Can you print the data exactly and leave out each image?

Itemized modification records:
· · ·
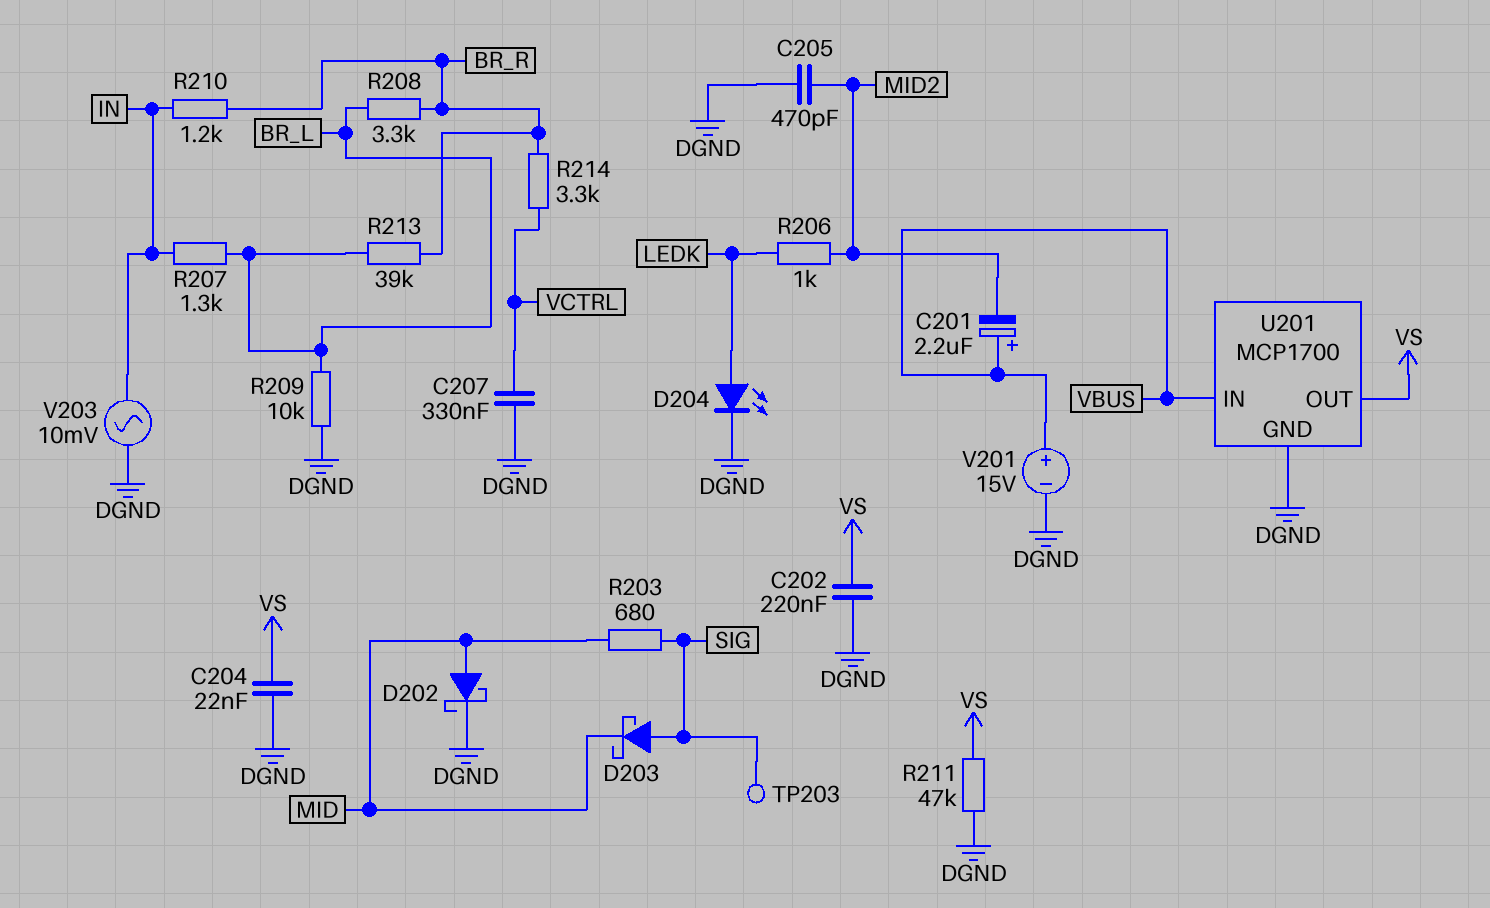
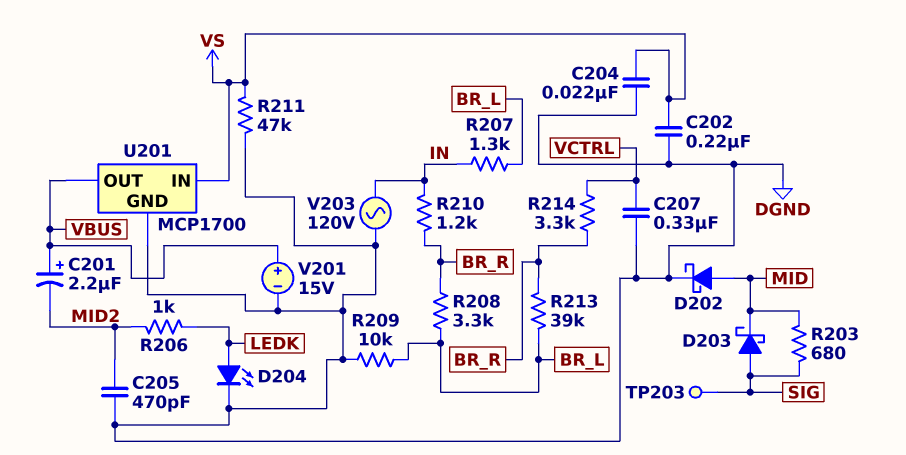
U201 pin IN: VBUS -> VS
U201 pin OUT: VS -> VBUS
V203: AC 10mV (DGND, IN) -> AC 120V (DGND, IN)

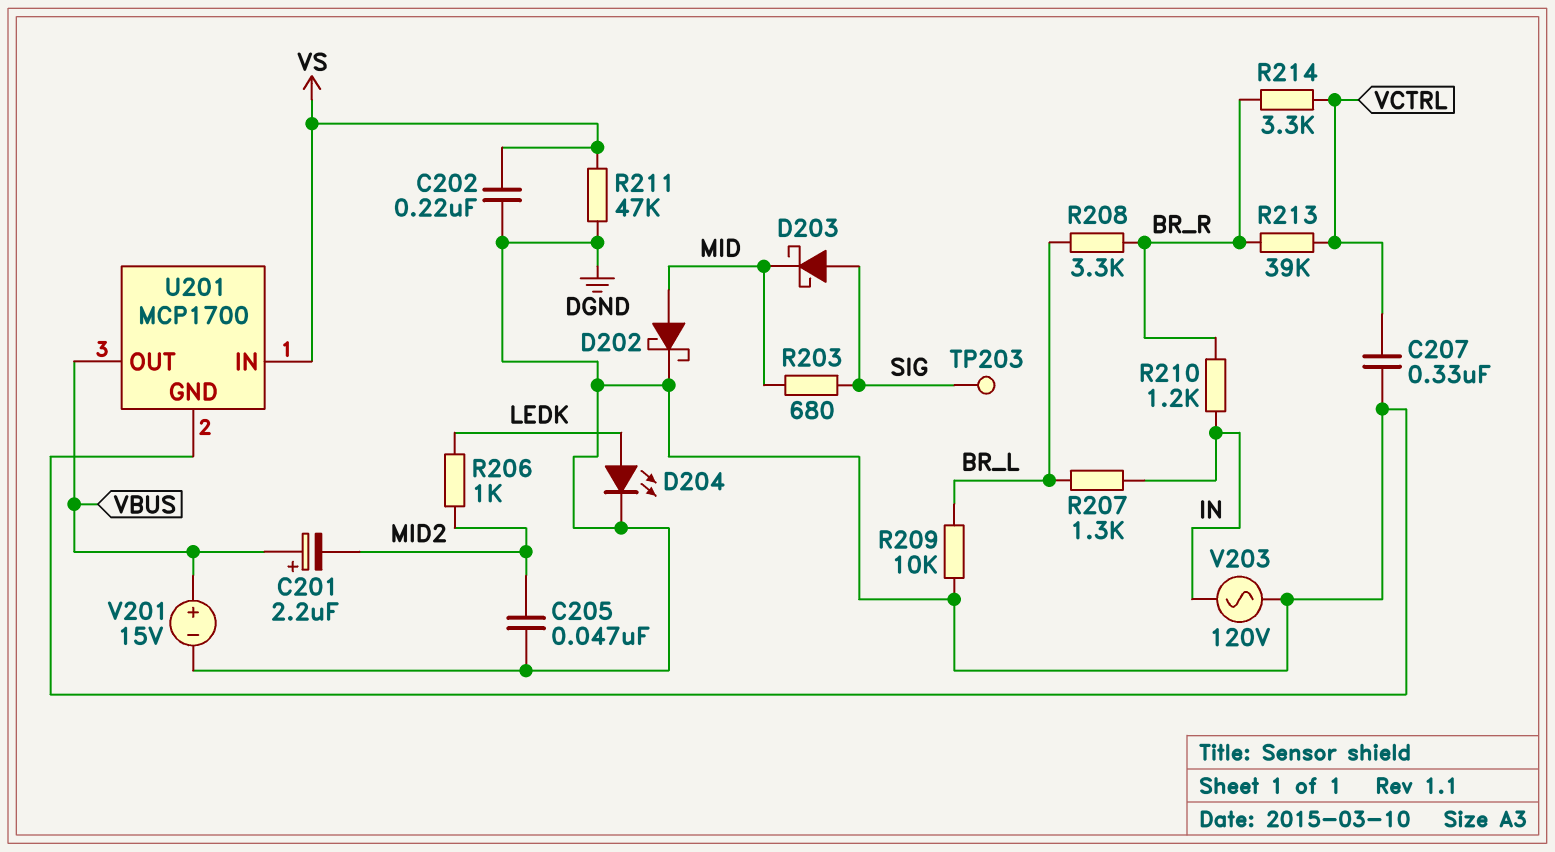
C204: 22nF (DGND, VS) -> none
C205: 470pF (DGND, MID2) -> 47nF (DGND, MID2)
R213: 39k (BR_L, BR_R) -> 39k (BR_R, VCTRL)

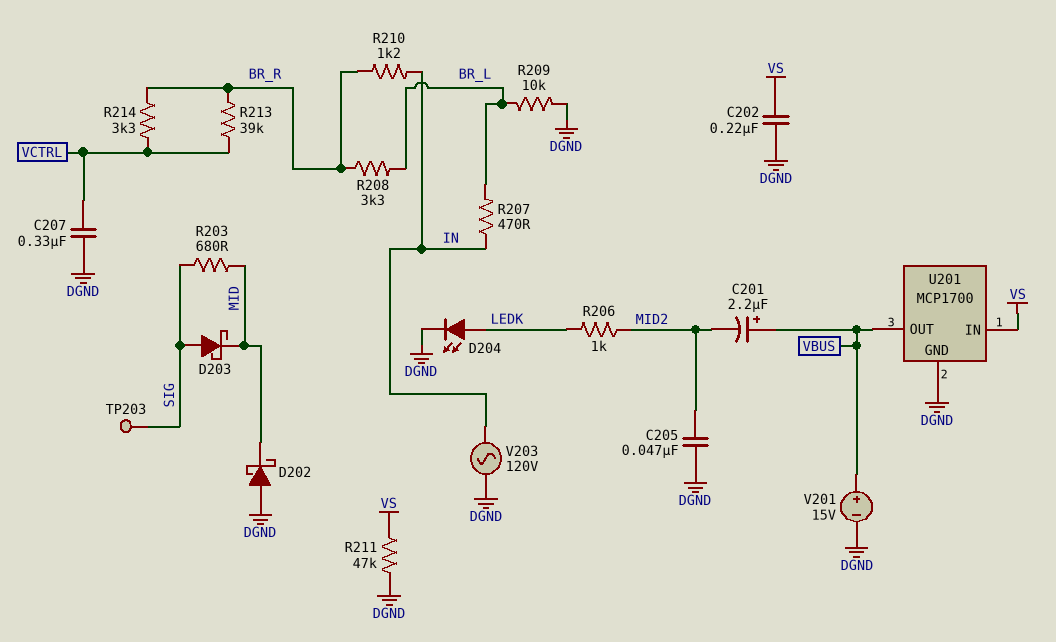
D202: schottky (A MID, K DGND) -> schottky (A DGND, K MID)
R207: 1.3k (BR_L, IN) -> 470 (BR_L, IN)

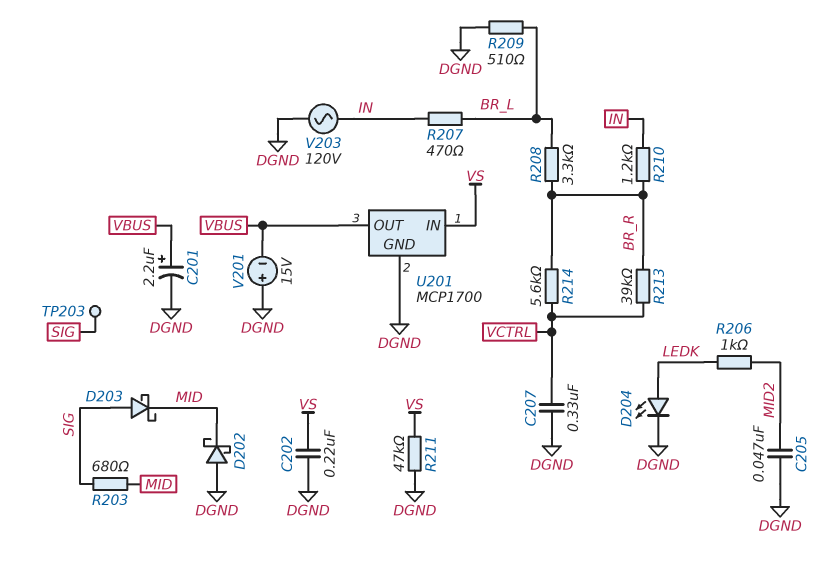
C201: 2.2uF (plus VBUS, minus MID2) -> 2.2uF (plus VBUS, minus DGND)
R209: 10k (BR_L, DGND) -> 510 (BR_L, DGND)
R214: 3.3k (BR_R, VCTRL) -> 5.6k (BR_R, VCTRL)
V201: 15V (plus VBUS, minus DGND) -> 15V (plus DGND, minus VBUS)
· · ·
Reply -
U201 pin IN: VBUS -> VS
U201 pin OUT: VS -> VBUS
V203: AC 10mV (DGND, IN) -> AC 120V (DGND, IN)

C204: 22nF (DGND, VS) -> none
C205: 470pF (DGND, MID2) -> 47nF (DGND, MID2)
R213: 39k (BR_L, BR_R) -> 39k (BR_R, VCTRL)

D202: schottky (A MID, K DGND) -> schottky (A DGND, K MID)
R207: 1.3k (BR_L, IN) -> 470 (BR_L, IN)

C201: 2.2uF (plus VBUS, minus MID2) -> 2.2uF (plus VBUS, minus DGND)
R209: 10k (BR_L, DGND) -> 510 (BR_L, DGND)
R214: 3.3k (BR_R, VCTRL) -> 5.6k (BR_R, VCTRL)
V201: 15V (plus VBUS, minus DGND) -> 15V (plus DGND, minus VBUS)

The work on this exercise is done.